* _What is required_: Every record below should be written out exactly; pictures stay out.

* _Provided records_:
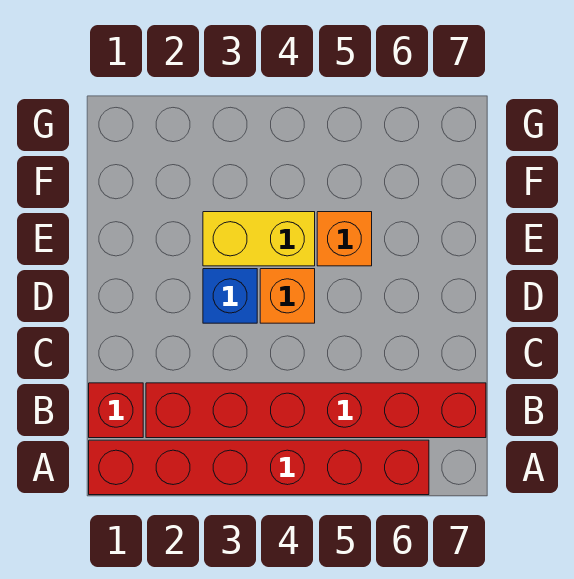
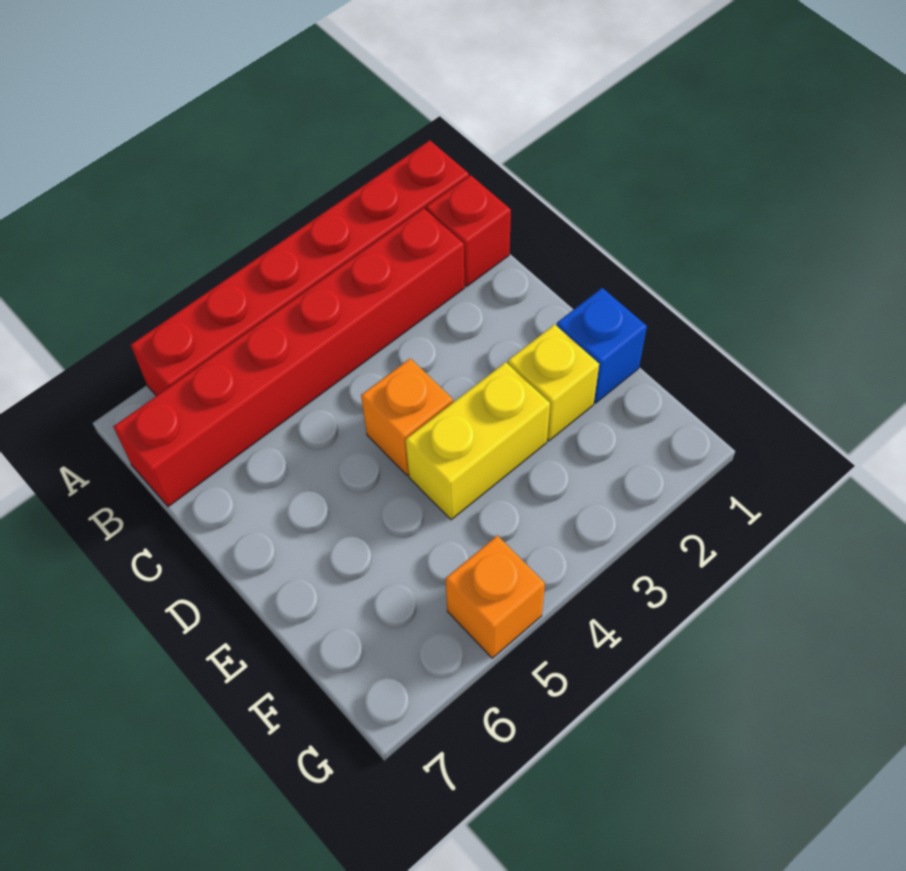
blue brick D3 level 1 -> blue brick E1 level 1
none -> yellow brick E2 level 1
orange brick E5 level 1 -> orange brick G5 level 1

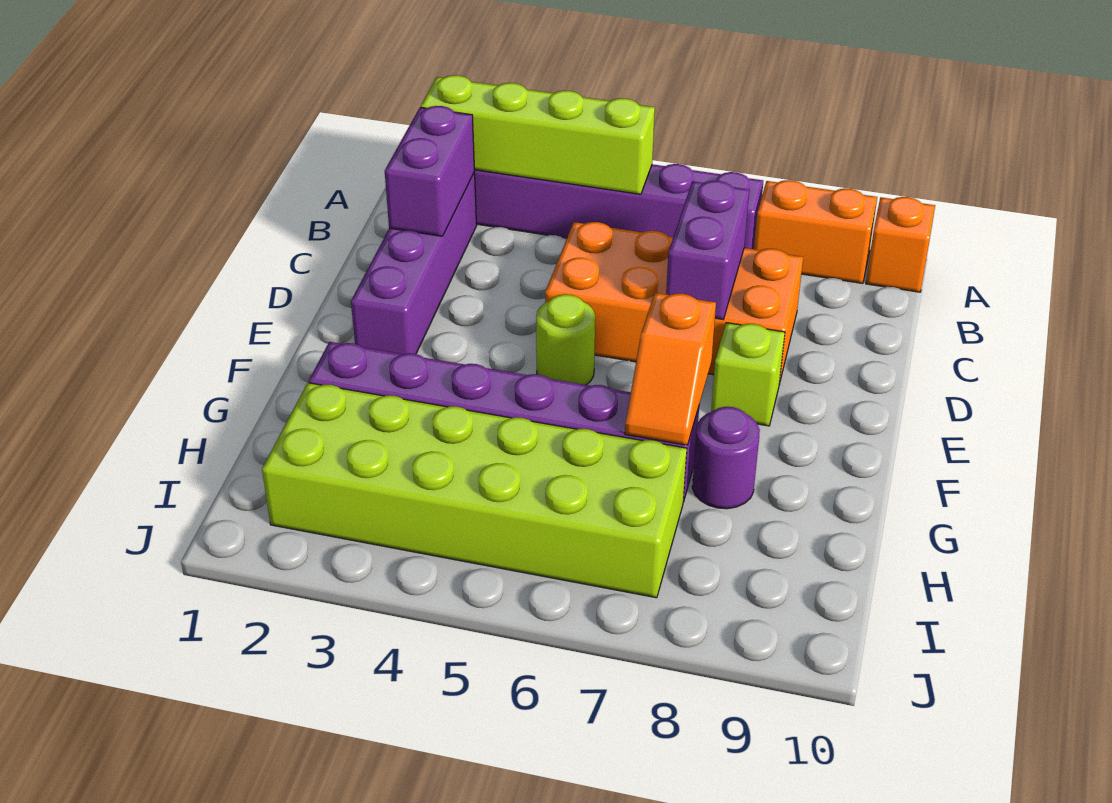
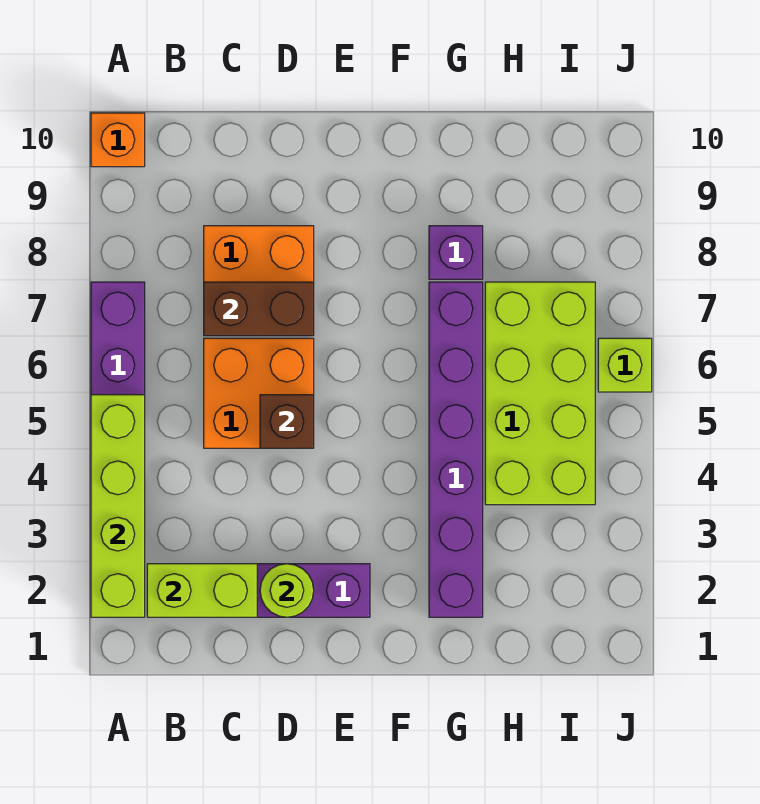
orange brick A8:A9 level 1 -> none
purple brick B2:C2 level 2 -> lime brick B2:C2 level 2
purple brick C7:D7 level 2 -> brown brick C7:D7 level 2
none -> brown brick D5 level 2
lime round brick E5 level 1 -> lime round brick D2 level 2
lime brick E8 level 1 -> lime brick J6 level 1
orange slope F7:G7 level 2 top F -> none
purple round brick G8 level 1 -> purple brick G8 level 1
lime brick H2:I7 level 1 -> lime brick H4:I7 level 1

* _Task result_:
blue brick D3 level 1 -> blue brick E1 level 1
none -> yellow brick E2 level 1
orange brick E5 level 1 -> orange brick G5 level 1

orange brick A8:A9 level 1 -> none
purple brick B2:C2 level 2 -> lime brick B2:C2 level 2
purple brick C7:D7 level 2 -> brown brick C7:D7 level 2
none -> brown brick D5 level 2
lime round brick E5 level 1 -> lime round brick D2 level 2
lime brick E8 level 1 -> lime brick J6 level 1
orange slope F7:G7 level 2 top F -> none
purple round brick G8 level 1 -> purple brick G8 level 1
lime brick H2:I7 level 1 -> lime brick H4:I7 level 1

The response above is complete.